→ **Task instructions**: Output range, inclusive: from the line containing "none -> green brick A1 level 1" to the line containing "none -> tan brick F2:F4 level 1". Restate those lines from the data below word for word and only those.

Source records:
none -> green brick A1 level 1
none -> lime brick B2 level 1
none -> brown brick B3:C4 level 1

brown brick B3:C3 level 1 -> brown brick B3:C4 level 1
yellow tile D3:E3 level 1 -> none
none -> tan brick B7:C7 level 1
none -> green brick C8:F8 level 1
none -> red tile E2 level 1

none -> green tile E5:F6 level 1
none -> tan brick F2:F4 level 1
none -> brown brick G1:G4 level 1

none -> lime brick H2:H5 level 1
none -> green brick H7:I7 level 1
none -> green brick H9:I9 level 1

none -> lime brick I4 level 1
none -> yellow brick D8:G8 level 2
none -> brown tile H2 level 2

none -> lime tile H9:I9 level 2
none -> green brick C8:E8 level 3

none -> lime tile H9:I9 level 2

--

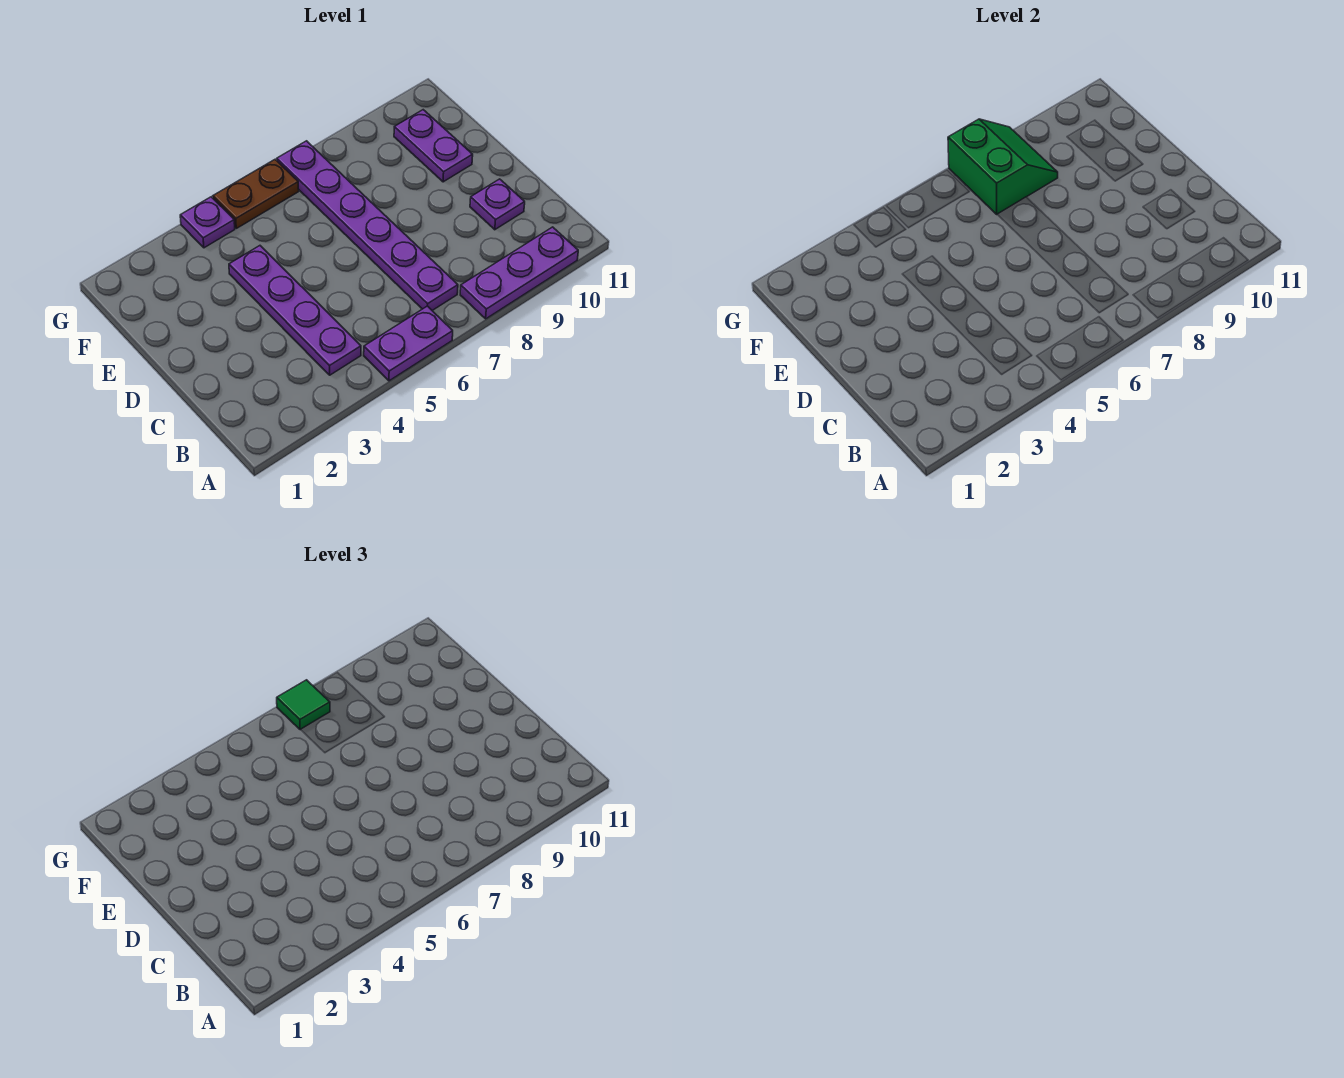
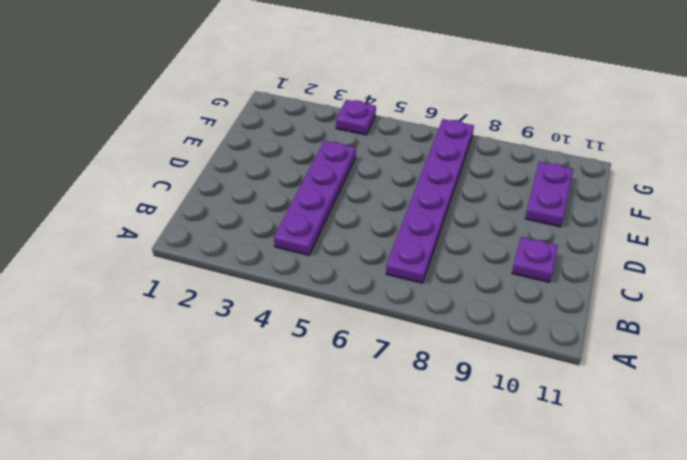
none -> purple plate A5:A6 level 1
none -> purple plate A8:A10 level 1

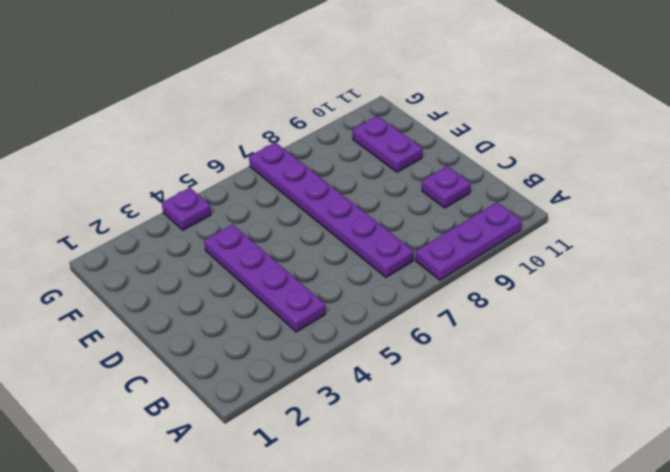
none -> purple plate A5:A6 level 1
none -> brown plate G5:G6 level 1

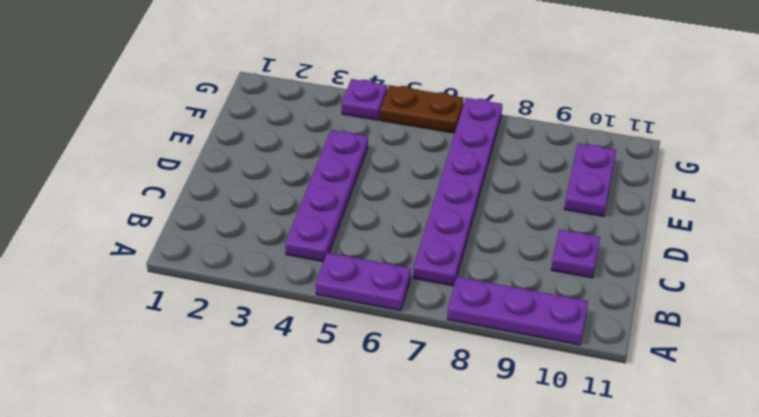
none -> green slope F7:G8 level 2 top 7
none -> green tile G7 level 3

---

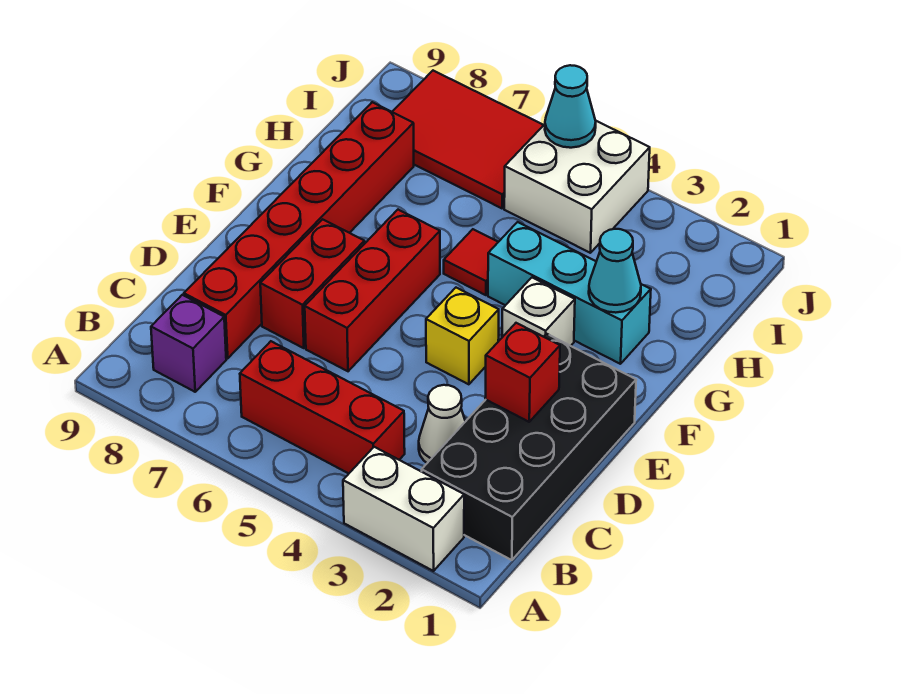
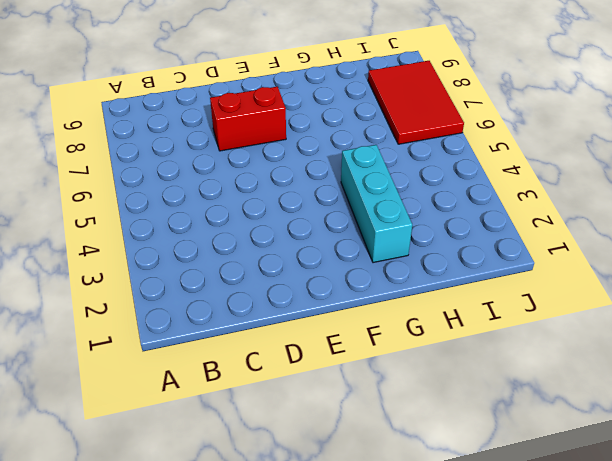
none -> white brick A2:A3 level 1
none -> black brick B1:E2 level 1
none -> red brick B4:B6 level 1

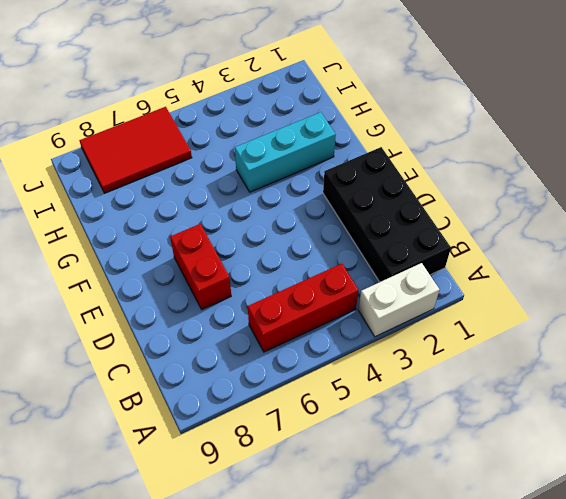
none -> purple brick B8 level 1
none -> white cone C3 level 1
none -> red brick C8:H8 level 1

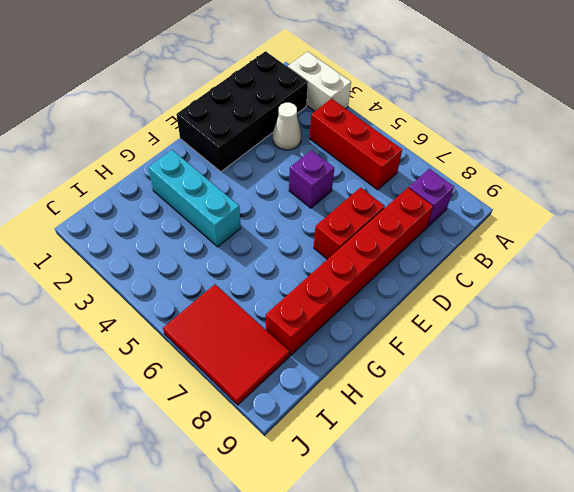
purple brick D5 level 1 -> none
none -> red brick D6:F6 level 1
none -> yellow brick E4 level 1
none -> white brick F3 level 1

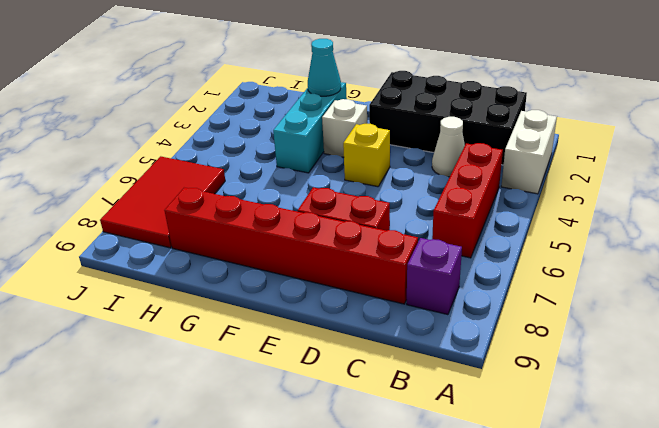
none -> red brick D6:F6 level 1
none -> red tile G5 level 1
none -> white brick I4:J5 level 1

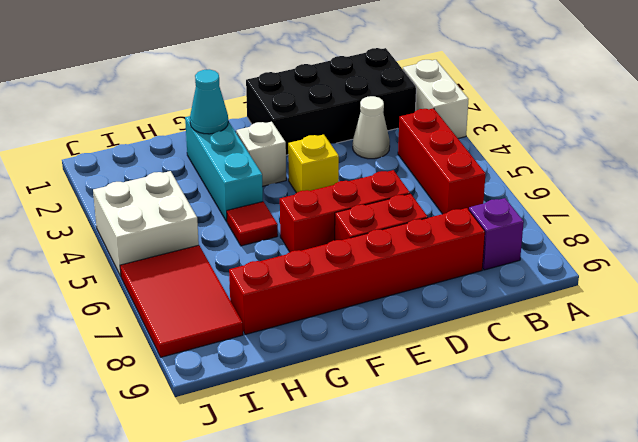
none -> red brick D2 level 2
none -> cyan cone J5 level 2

→ **Solution for this exercise**:
none -> green brick A1 level 1
none -> lime brick B2 level 1
none -> brown brick B3:C4 level 1

brown brick B3:C3 level 1 -> brown brick B3:C4 level 1
yellow tile D3:E3 level 1 -> none
none -> tan brick B7:C7 level 1
none -> green brick C8:F8 level 1
none -> red tile E2 level 1

none -> green tile E5:F6 level 1
none -> tan brick F2:F4 level 1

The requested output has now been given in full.